(Beginning of Records for this exercise)

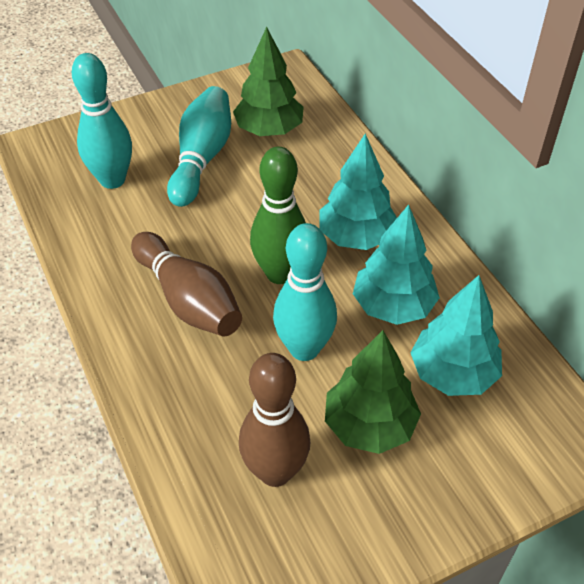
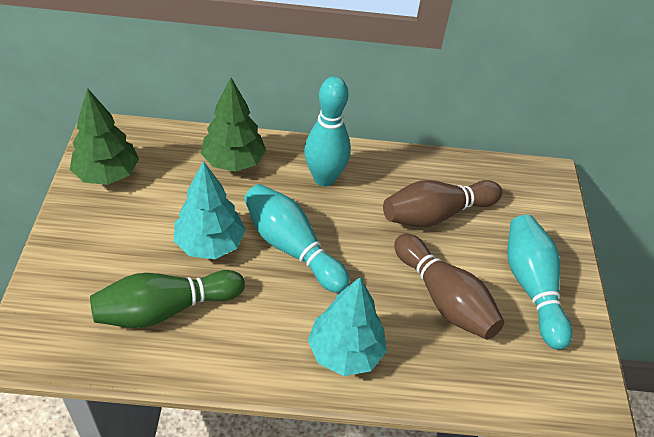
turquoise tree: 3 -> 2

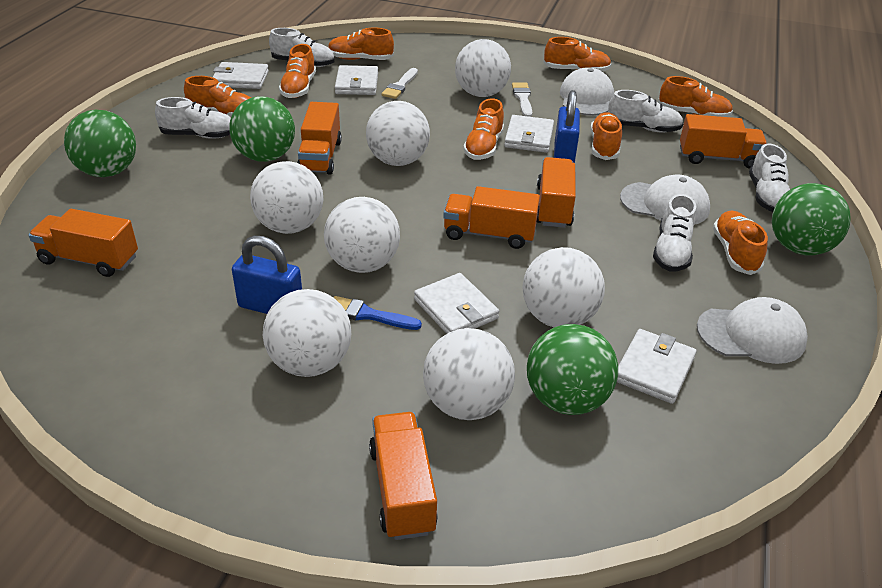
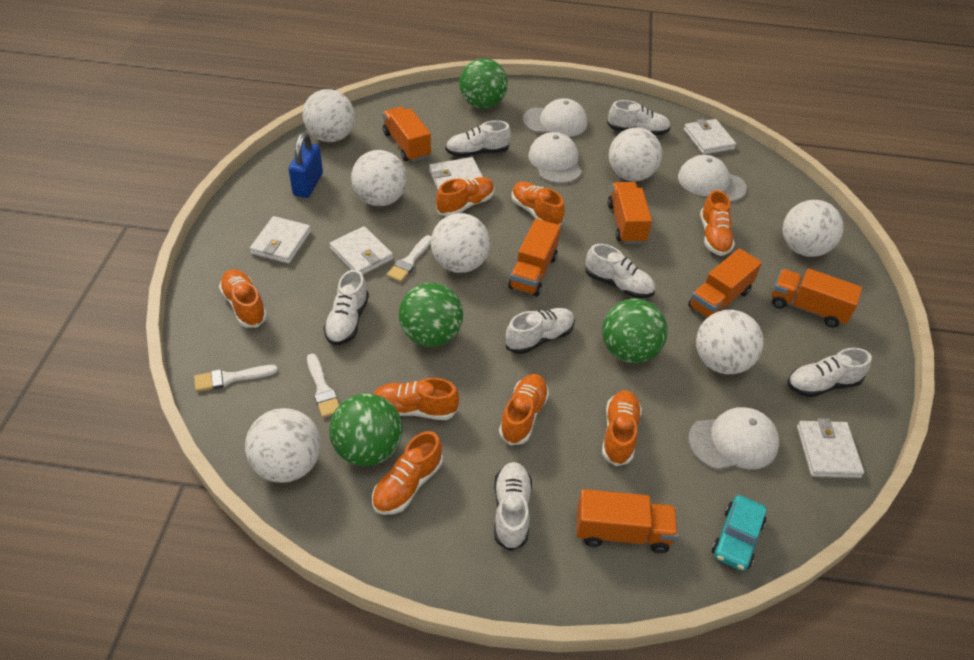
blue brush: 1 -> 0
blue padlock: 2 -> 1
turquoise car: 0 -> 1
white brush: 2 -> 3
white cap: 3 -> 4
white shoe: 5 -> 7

(End of Records for this exercise)
(Beginning of Records for this exercise)

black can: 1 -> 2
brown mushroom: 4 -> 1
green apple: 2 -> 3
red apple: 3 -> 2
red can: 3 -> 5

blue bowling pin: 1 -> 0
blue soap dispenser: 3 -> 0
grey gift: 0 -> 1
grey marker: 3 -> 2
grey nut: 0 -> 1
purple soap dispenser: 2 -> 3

(End of Records for this exercise)
(Beginning of Records for this exercise)

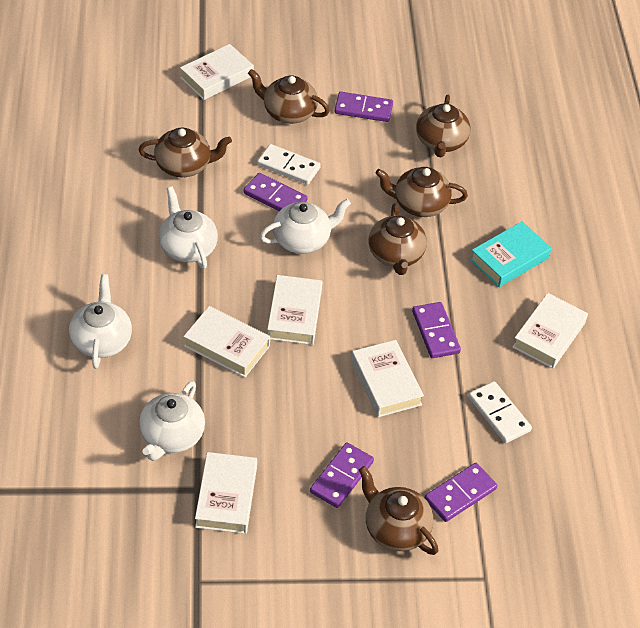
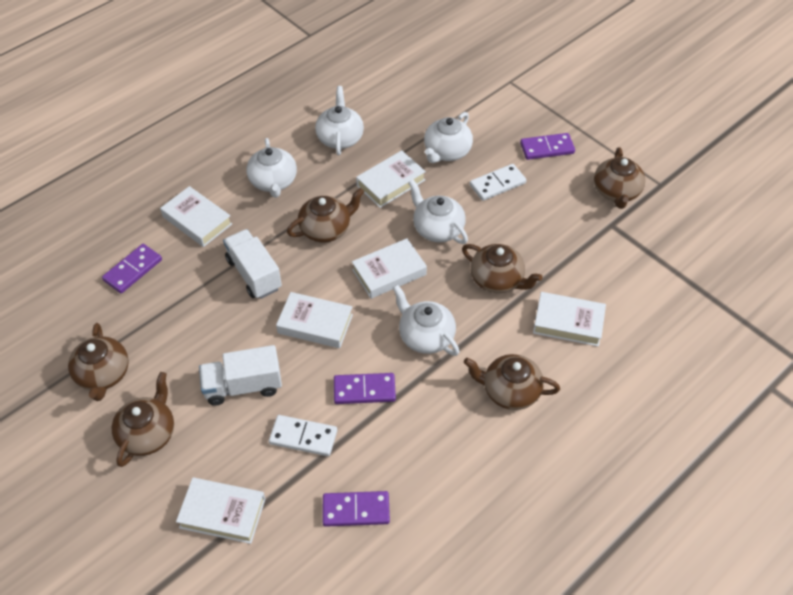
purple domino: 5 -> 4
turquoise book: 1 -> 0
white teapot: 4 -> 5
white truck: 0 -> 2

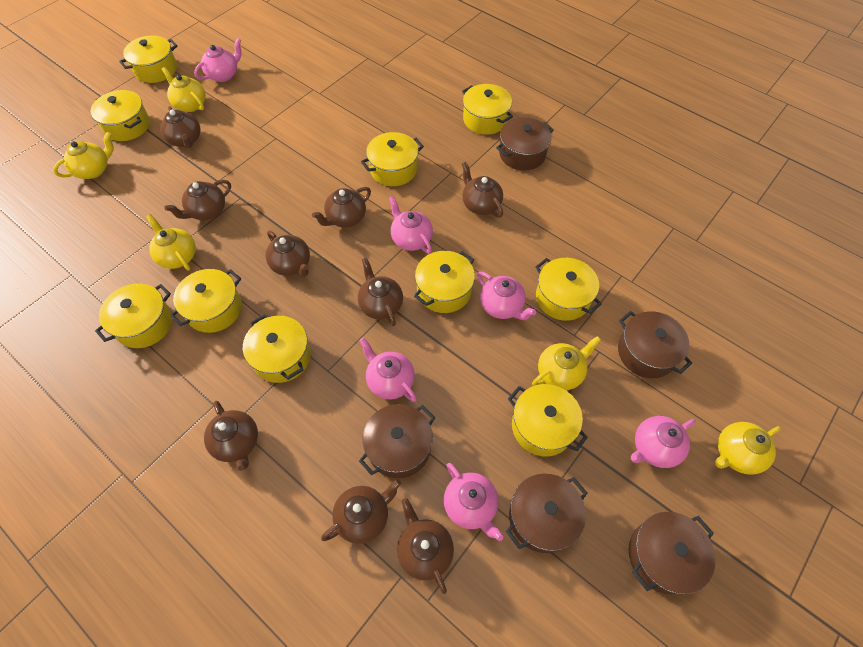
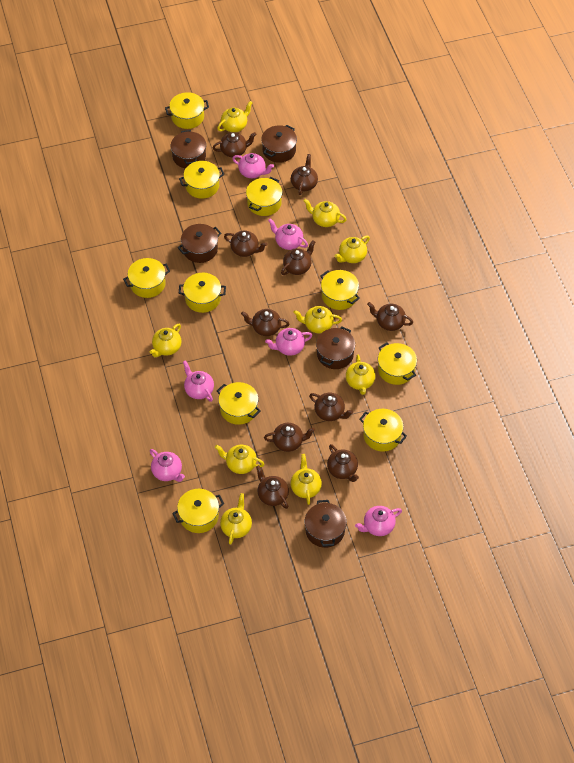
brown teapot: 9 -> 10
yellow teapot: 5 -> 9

(End of Records for this exercise)

◆ Exercise requirements ◆
Select and copy each line from the data that includes the word "turquoise".

◆ Answer ◆
turquoise tree: 3 -> 2
turquoise car: 0 -> 1
turquoise book: 1 -> 0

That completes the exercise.